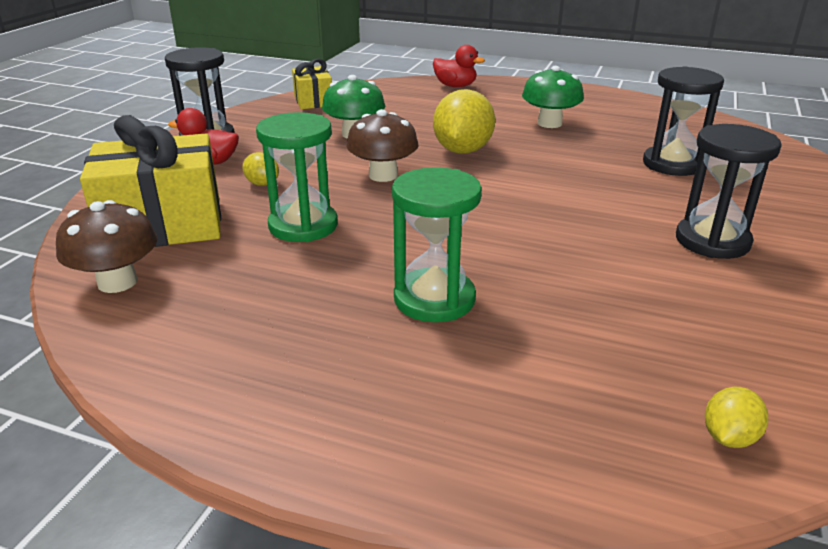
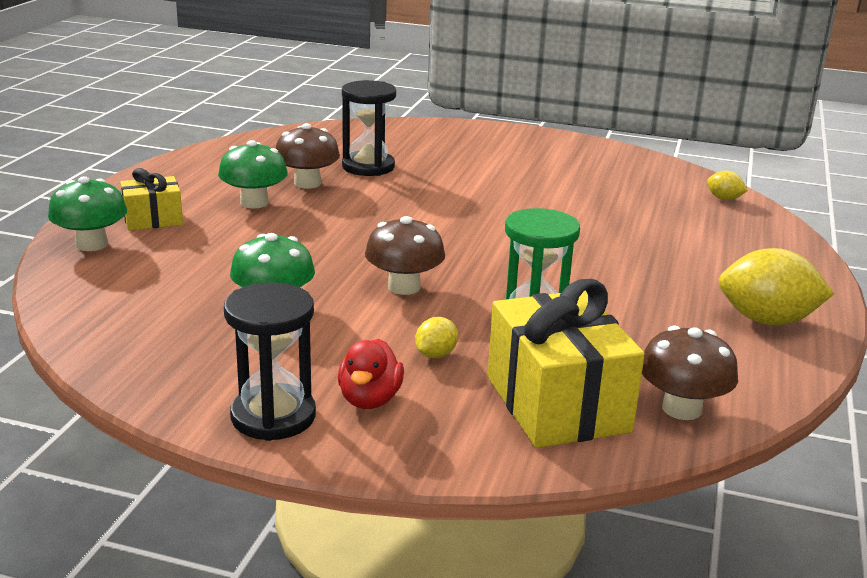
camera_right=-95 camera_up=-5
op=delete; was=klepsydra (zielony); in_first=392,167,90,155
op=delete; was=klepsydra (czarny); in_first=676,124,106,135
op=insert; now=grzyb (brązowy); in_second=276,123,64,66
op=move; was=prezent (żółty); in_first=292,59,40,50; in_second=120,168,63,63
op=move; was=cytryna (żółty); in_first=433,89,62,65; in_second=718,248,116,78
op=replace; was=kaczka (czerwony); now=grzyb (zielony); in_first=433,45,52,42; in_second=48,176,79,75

++++++++++

» **Exercise prompt**
Whenever a line of the entries contains the string "zielony", copy that line.

» **Response for this exercise**
op=delete; was=klepsydra (zielony); in_first=392,167,90,155
op=replace; was=kaczka (czerwony); now=grzyb (zielony); in_first=433,45,52,42; in_second=48,176,79,75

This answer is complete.